(Data extracted from a collection)
======
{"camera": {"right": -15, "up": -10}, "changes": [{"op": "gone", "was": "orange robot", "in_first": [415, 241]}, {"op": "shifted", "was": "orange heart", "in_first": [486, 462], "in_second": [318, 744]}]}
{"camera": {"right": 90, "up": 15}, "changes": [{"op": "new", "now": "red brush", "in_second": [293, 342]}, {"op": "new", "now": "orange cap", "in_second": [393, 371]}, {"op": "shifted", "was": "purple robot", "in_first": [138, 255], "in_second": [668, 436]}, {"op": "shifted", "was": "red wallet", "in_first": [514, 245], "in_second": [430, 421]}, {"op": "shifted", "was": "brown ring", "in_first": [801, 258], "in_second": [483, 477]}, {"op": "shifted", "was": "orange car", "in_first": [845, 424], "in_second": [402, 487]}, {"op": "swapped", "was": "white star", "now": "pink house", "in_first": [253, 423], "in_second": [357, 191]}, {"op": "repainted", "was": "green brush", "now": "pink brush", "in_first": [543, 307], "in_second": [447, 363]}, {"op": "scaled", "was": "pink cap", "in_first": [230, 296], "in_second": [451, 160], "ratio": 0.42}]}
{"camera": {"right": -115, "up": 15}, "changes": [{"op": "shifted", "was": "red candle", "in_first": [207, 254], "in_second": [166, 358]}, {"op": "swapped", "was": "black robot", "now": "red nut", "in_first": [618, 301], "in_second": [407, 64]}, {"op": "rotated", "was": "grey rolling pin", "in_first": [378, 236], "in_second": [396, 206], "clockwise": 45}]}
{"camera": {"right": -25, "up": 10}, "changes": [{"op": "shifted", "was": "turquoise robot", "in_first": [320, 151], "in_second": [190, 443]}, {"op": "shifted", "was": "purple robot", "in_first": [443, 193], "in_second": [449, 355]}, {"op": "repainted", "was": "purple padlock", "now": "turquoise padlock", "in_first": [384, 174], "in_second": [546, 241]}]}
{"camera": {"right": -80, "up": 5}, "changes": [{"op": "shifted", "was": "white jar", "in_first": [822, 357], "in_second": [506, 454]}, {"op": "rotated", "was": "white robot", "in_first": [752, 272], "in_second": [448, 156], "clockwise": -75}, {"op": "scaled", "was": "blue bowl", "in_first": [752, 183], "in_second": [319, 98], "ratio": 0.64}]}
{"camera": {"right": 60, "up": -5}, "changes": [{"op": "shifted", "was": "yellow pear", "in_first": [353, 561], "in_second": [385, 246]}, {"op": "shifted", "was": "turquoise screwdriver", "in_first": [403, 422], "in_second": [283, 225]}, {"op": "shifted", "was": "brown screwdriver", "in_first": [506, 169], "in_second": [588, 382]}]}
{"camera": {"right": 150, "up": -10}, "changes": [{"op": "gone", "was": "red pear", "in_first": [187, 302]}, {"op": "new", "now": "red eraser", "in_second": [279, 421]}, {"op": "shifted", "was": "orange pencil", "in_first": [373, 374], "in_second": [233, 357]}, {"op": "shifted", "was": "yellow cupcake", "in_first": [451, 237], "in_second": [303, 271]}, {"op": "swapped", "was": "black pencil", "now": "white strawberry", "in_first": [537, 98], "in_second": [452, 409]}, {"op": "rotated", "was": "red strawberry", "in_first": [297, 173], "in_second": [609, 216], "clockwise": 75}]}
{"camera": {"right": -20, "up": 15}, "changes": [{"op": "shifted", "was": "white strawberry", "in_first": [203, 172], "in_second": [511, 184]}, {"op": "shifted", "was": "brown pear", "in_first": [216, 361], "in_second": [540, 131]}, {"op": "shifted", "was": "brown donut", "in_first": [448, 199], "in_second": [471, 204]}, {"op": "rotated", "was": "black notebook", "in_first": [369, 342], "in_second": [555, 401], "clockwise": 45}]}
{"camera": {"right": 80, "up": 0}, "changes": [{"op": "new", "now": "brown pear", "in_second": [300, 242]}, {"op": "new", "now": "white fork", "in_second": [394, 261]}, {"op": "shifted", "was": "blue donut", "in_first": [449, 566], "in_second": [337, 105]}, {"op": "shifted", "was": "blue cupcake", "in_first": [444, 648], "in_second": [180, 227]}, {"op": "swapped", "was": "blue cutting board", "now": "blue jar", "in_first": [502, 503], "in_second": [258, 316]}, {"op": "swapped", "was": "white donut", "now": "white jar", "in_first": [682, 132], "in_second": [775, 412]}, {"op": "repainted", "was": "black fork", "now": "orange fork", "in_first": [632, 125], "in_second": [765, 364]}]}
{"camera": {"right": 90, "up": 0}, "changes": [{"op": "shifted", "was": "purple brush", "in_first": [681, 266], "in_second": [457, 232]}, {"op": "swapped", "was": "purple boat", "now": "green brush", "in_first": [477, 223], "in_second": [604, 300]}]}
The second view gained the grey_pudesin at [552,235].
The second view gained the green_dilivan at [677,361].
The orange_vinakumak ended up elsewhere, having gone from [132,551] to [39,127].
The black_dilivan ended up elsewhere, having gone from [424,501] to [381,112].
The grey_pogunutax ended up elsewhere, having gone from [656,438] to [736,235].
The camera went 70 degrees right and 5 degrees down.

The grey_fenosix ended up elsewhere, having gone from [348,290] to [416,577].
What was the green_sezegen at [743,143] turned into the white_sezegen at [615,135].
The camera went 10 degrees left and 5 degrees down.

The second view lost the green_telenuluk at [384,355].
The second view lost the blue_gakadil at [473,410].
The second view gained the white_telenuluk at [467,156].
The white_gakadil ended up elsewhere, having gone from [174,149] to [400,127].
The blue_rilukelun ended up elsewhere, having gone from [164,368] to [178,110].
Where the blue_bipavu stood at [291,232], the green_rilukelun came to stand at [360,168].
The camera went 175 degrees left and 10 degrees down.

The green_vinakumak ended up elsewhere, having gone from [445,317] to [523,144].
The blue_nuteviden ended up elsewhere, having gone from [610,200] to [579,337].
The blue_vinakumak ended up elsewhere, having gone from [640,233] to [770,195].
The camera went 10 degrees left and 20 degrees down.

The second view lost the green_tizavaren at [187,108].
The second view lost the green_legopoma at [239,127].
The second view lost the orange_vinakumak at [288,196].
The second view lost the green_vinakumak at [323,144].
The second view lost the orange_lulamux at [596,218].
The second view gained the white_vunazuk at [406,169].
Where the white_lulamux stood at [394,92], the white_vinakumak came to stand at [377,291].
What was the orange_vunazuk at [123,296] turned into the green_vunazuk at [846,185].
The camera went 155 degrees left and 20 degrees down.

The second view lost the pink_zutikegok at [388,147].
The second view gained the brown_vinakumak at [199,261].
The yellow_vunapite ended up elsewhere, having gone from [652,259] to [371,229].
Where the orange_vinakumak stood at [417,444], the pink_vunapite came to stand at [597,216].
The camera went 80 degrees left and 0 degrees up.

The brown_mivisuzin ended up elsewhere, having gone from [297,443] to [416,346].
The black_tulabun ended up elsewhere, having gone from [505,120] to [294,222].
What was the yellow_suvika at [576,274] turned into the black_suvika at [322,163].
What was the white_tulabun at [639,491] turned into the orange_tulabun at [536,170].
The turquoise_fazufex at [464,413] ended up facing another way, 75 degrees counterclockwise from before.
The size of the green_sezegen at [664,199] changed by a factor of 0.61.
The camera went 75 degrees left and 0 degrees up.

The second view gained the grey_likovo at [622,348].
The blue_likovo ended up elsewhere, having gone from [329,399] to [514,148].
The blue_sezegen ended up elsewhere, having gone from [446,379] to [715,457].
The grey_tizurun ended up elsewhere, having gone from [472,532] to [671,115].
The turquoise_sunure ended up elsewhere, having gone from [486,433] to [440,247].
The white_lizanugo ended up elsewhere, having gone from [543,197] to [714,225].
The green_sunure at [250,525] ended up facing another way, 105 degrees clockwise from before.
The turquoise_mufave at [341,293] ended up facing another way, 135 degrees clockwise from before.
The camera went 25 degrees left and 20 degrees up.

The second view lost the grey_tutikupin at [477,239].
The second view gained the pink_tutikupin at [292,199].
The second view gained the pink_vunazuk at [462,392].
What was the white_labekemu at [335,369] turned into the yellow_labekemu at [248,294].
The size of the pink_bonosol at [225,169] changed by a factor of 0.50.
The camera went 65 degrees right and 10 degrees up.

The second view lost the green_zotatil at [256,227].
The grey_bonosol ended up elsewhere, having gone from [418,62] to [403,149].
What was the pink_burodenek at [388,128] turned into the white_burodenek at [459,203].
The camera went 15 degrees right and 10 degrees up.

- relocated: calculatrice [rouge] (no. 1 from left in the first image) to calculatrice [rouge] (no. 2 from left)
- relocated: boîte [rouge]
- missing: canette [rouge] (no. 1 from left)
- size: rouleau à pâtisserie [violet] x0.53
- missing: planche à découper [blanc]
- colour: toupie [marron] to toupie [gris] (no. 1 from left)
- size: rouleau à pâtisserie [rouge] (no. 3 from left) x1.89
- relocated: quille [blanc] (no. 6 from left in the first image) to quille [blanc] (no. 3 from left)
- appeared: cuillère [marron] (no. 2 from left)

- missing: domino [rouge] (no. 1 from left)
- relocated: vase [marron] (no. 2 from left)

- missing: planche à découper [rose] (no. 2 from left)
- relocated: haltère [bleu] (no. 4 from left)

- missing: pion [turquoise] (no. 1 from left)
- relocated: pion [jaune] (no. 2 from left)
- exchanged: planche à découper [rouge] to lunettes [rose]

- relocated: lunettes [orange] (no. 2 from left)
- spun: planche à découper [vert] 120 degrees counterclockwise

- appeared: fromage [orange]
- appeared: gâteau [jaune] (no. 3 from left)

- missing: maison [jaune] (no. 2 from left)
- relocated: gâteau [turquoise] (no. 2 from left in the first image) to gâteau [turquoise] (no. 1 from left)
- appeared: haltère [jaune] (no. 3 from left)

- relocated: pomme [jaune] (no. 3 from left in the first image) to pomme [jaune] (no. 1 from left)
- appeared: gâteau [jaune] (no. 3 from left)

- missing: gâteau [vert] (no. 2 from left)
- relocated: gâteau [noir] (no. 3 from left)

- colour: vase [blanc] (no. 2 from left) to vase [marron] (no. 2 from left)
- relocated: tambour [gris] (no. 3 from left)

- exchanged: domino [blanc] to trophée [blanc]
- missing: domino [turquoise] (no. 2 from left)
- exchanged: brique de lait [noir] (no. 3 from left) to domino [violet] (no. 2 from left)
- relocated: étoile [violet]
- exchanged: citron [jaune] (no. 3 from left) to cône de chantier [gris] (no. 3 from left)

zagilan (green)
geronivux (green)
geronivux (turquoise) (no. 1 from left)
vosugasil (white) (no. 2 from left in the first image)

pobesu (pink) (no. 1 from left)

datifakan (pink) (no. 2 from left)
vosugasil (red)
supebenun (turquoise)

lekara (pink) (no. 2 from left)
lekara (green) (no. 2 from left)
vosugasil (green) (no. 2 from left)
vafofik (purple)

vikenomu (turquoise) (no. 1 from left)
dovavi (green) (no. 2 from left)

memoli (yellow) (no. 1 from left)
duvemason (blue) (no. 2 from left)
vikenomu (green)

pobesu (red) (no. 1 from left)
======
● Work instruction
In the entries above, tally the lines that hold the string "pâtisserie" and give only the count.

● Answer to this exercise
2